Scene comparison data
::::::
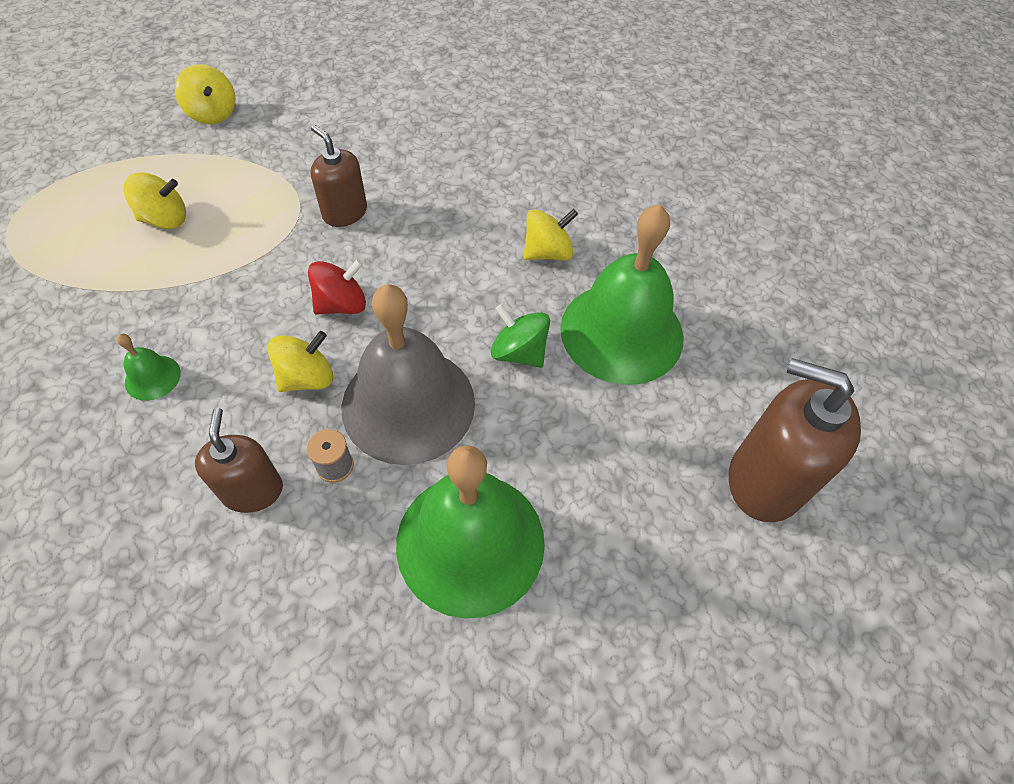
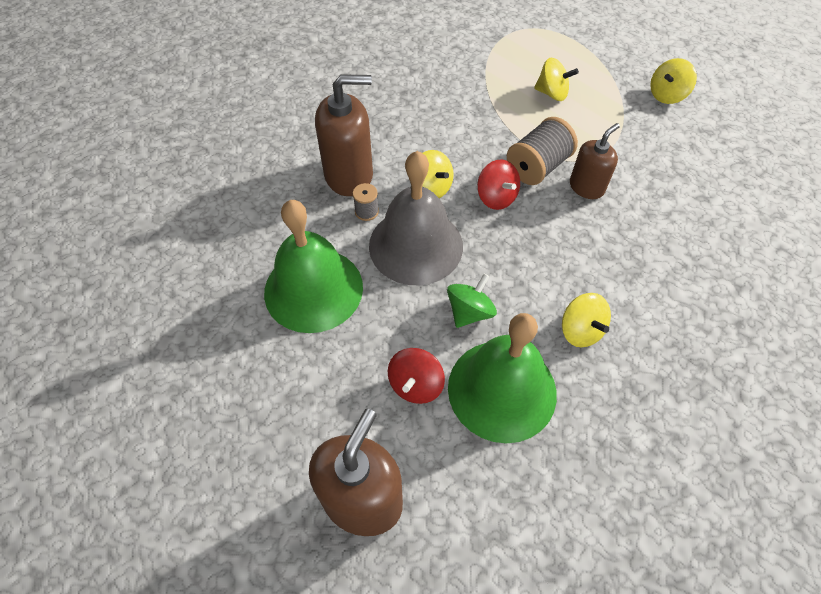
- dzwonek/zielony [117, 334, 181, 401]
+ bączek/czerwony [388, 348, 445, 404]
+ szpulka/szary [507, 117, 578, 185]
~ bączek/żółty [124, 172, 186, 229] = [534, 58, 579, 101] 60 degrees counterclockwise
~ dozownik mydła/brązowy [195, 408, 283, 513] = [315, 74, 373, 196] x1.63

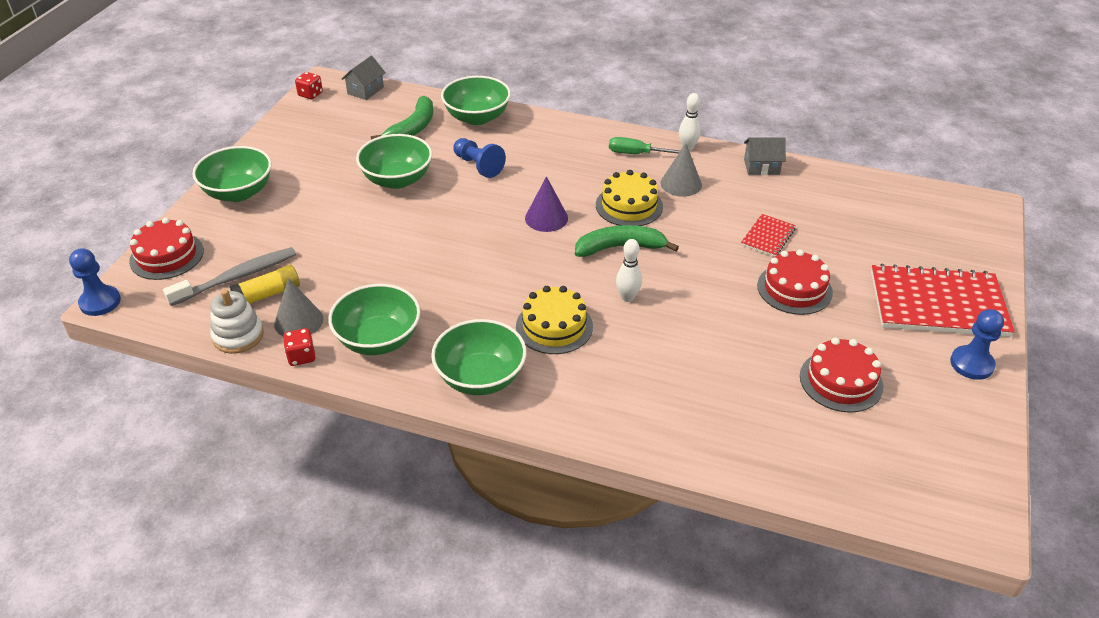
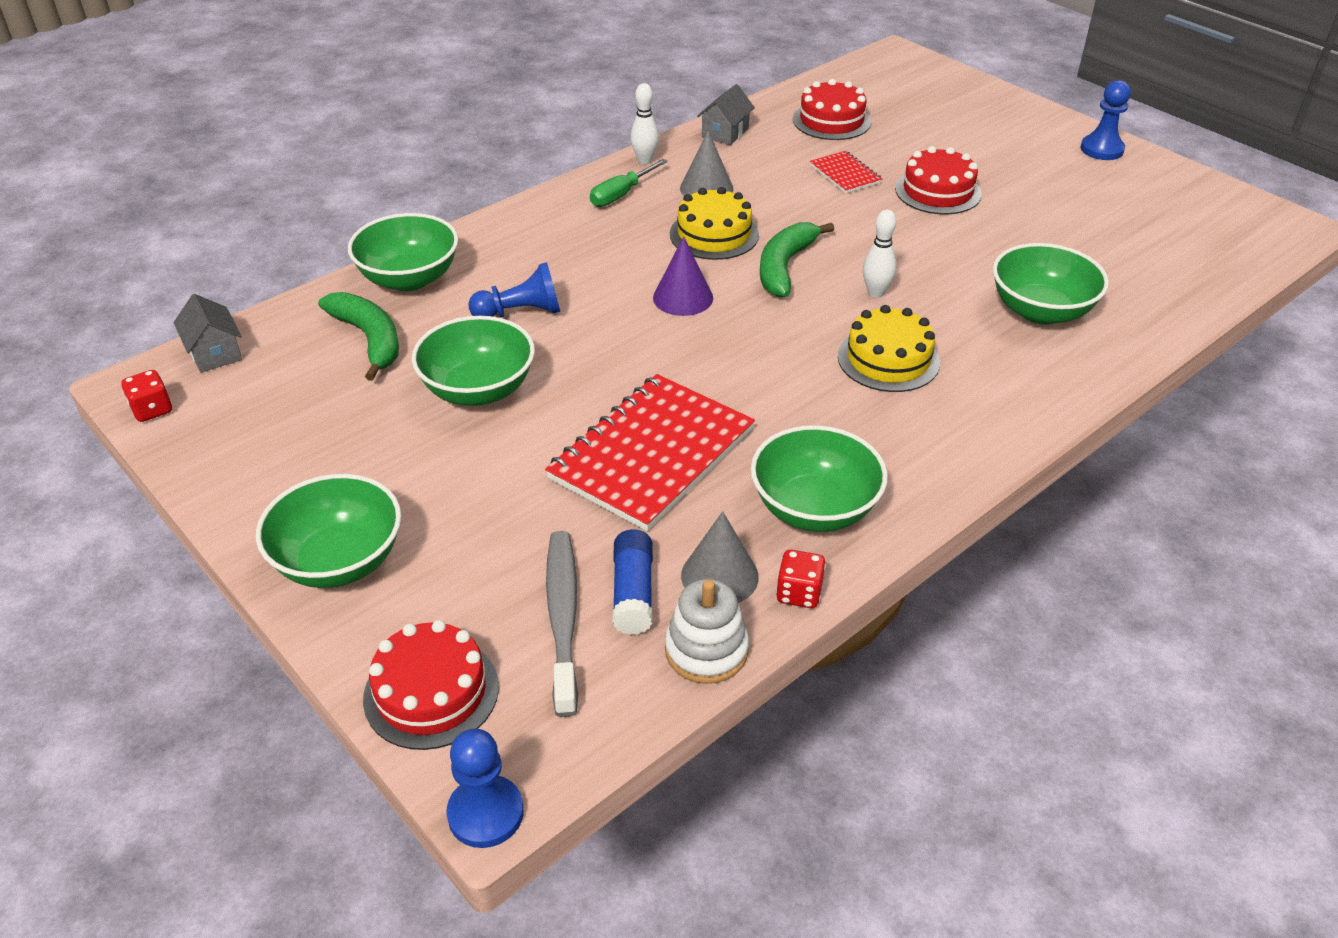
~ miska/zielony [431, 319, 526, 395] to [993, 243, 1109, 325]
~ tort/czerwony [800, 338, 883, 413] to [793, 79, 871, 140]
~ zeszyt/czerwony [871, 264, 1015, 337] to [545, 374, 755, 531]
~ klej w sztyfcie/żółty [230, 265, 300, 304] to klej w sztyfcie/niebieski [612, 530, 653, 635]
::::::
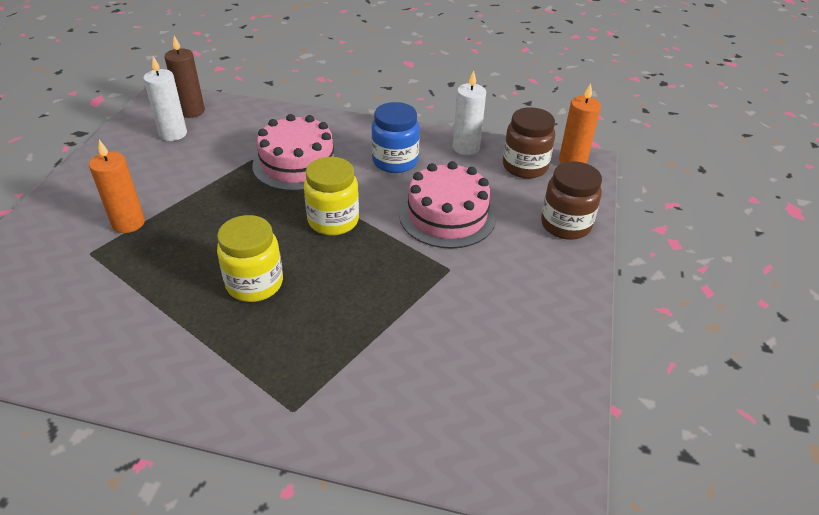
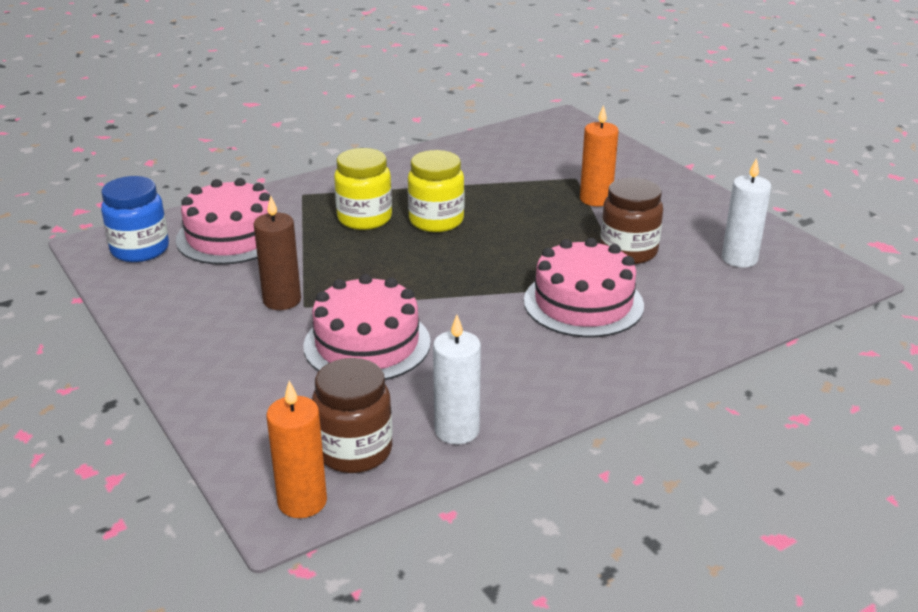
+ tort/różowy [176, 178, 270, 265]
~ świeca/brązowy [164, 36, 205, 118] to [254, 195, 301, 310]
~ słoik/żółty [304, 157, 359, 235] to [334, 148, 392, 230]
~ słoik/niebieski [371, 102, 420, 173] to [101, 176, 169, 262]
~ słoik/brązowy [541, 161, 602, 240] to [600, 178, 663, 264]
::::::
### WORK REQUIRED
Take every line above carrying "bączek" and return it.

### ANSWER SPACE
+ bączek/czerwony [388, 348, 445, 404]
~ bączek/żółty [124, 172, 186, 229] = [534, 58, 579, 101] 60 degrees counterclockwise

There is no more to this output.